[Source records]
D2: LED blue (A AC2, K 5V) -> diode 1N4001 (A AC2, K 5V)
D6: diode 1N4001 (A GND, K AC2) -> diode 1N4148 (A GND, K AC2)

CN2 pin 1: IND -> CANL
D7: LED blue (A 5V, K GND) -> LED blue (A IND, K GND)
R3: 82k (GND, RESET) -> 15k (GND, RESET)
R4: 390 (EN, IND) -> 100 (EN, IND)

---

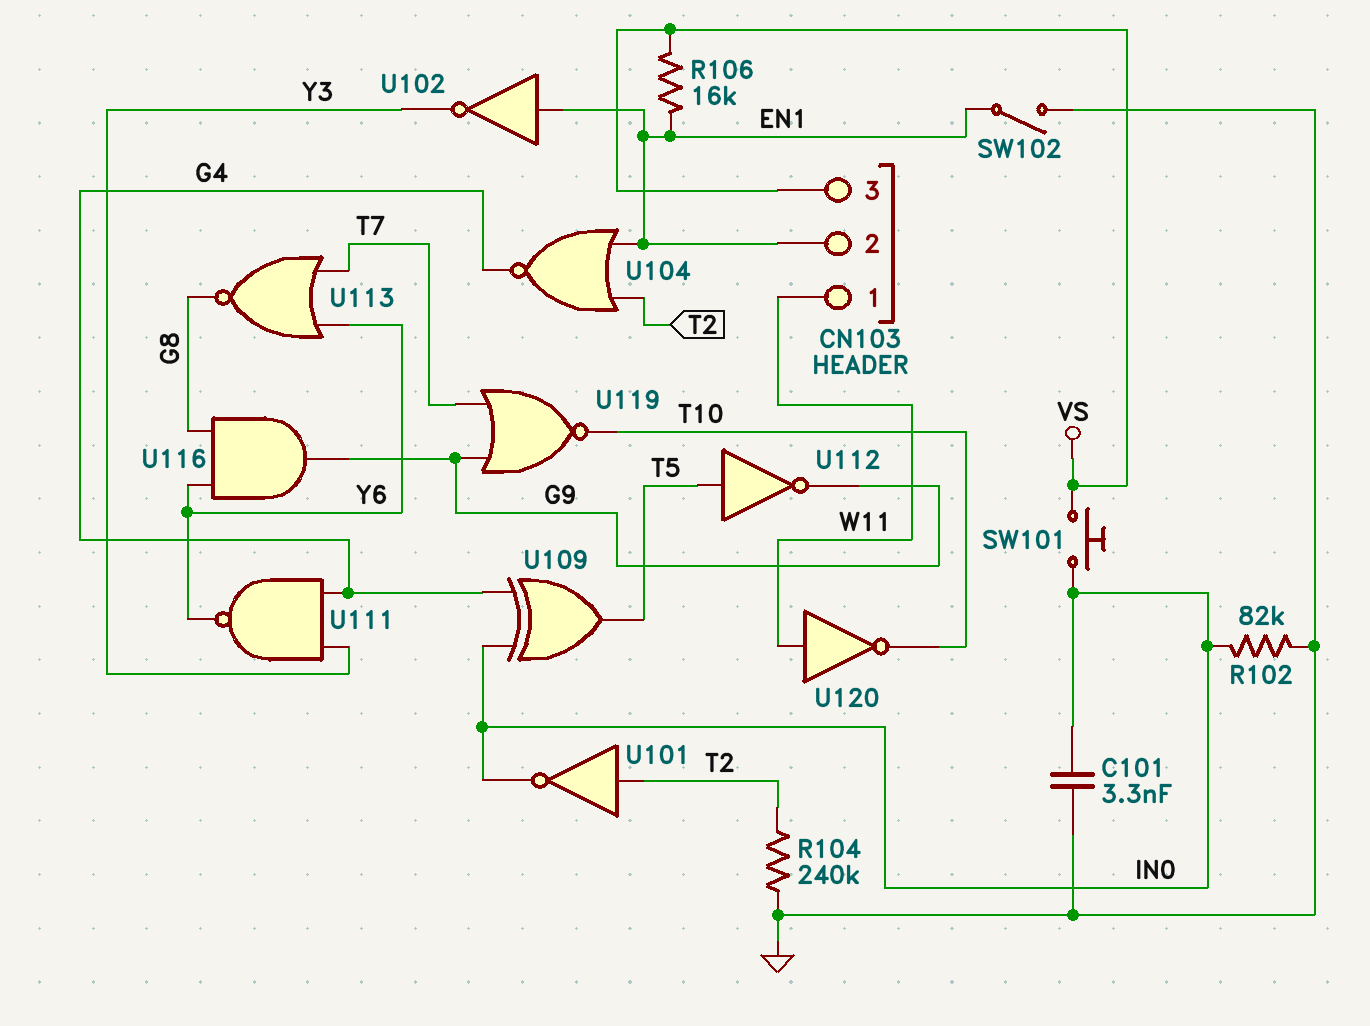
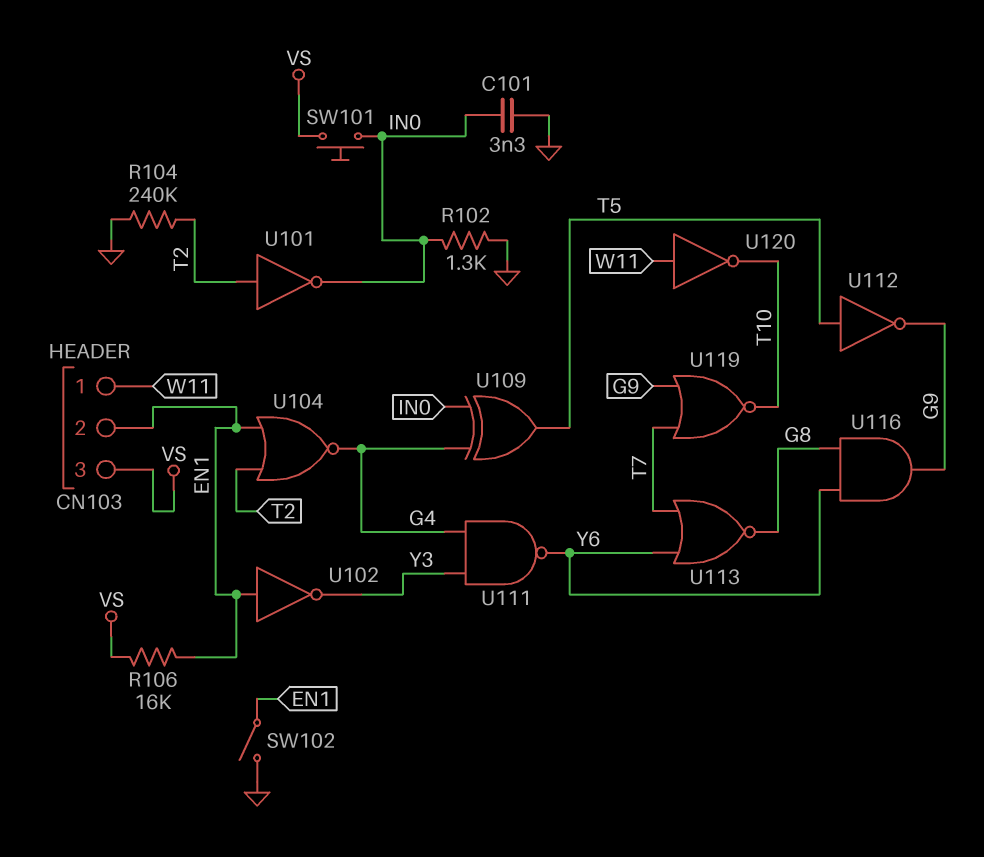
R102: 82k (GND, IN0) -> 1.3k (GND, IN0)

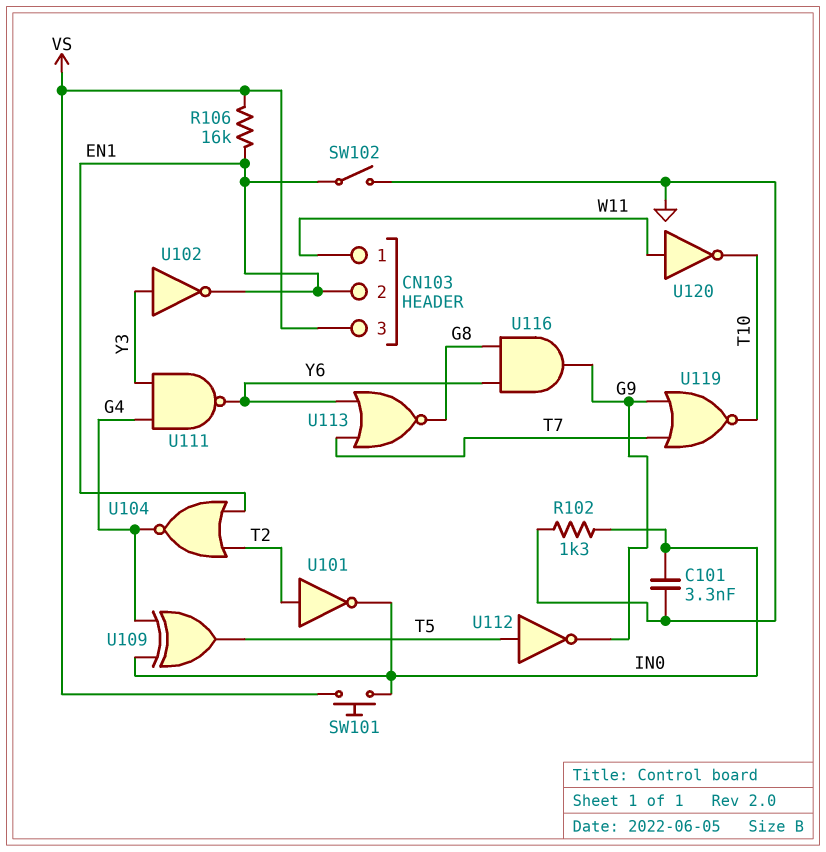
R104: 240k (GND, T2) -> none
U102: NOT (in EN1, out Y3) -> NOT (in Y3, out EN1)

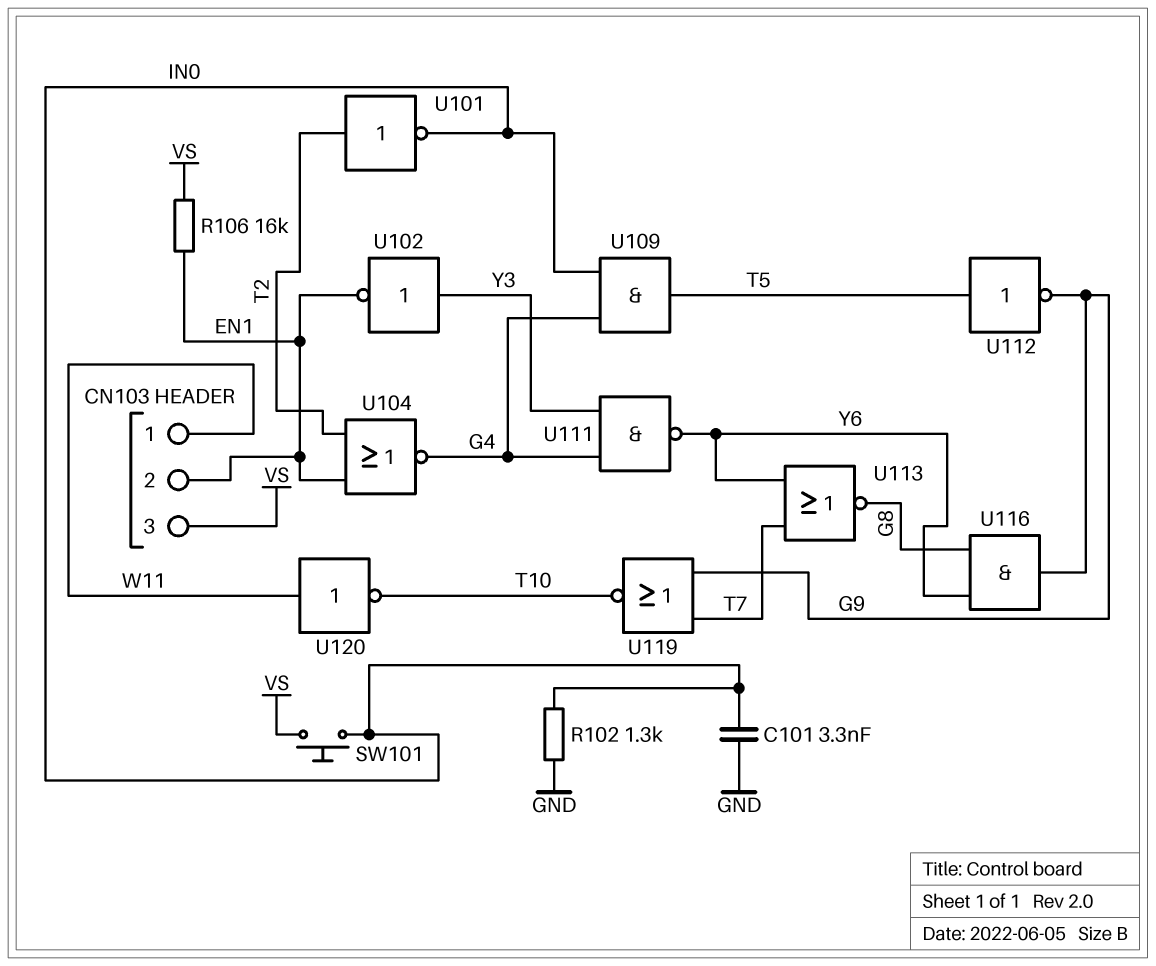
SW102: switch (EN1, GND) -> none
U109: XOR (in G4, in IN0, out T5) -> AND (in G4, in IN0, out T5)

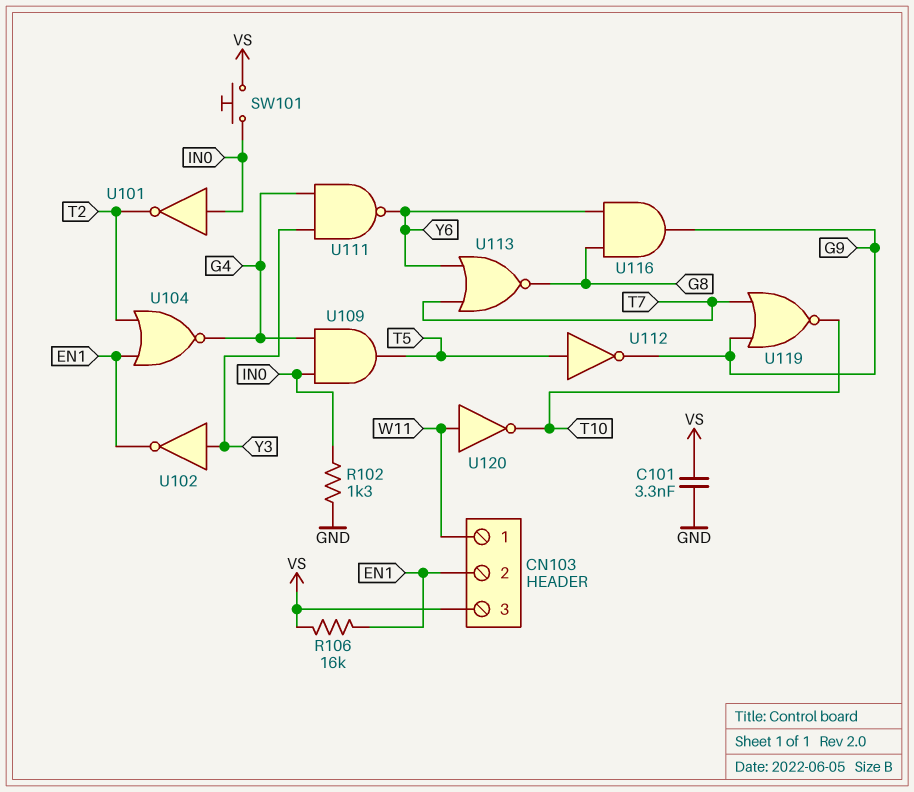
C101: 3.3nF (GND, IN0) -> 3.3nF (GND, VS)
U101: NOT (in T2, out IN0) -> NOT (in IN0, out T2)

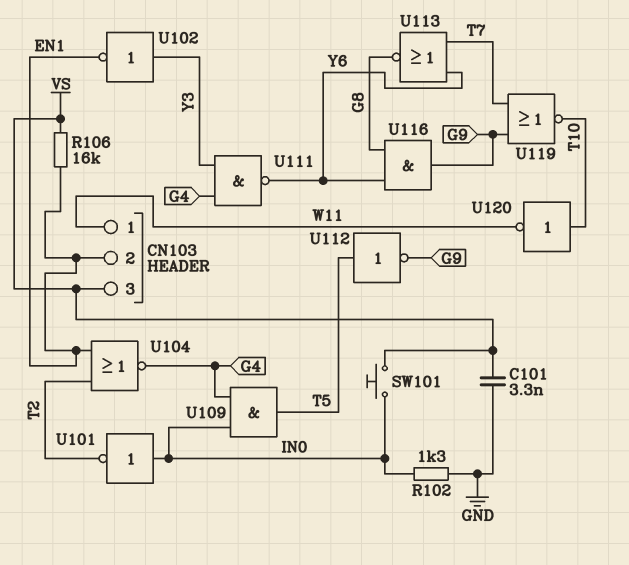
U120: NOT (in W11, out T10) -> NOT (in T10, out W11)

[EXERCISE DIRECTIONS] Take from the entries every line that has the string "blue".

[ANSWER TO THIS PROBLEM]
D2: LED blue (A AC2, K 5V) -> diode 1N4001 (A AC2, K 5V)
D7: LED blue (A 5V, K GND) -> LED blue (A IND, K GND)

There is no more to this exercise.